Before-and-after object listings
- - - -

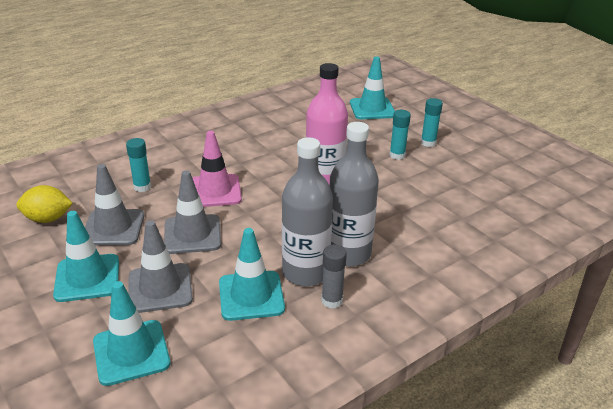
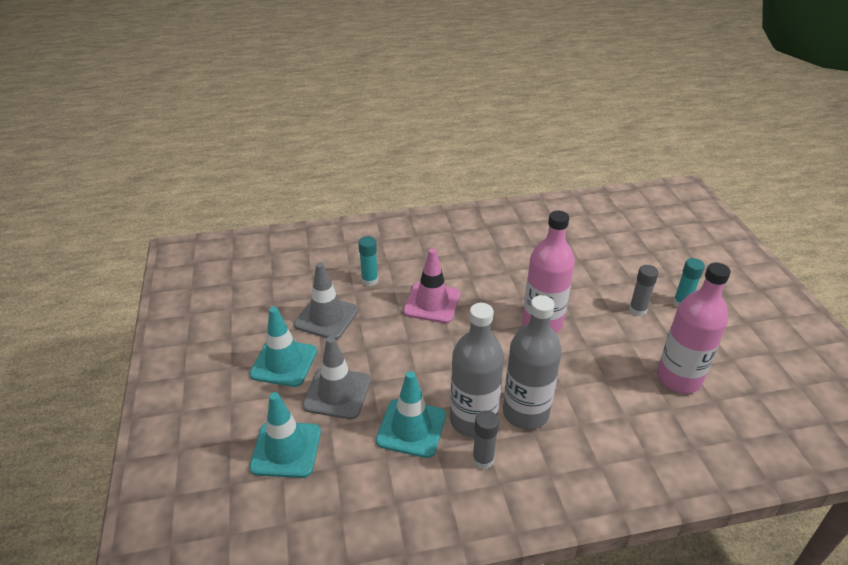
camera: 25 degrees right, 5 degrees up
(48, 219) = (278, 292): yellow lemon -> none
(192, 234) = (390, 345): grey traffic cone -> none
(372, 109) = (640, 244): turquoise traffic cone -> none
(397, 155) = (637, 310): turquoise glue stick -> grey glue stick
(456, 195) = (678, 378): none -> pink bottle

- - - -

§ WHAT THE TASK REQUIRES
Where a line above holds the string "none", show that line.

§ YOUR SOLUTION
(48, 219) = (278, 292): yellow lemon -> none
(192, 234) = (390, 345): grey traffic cone -> none
(372, 109) = (640, 244): turquoise traffic cone -> none
(456, 195) = (678, 378): none -> pink bottle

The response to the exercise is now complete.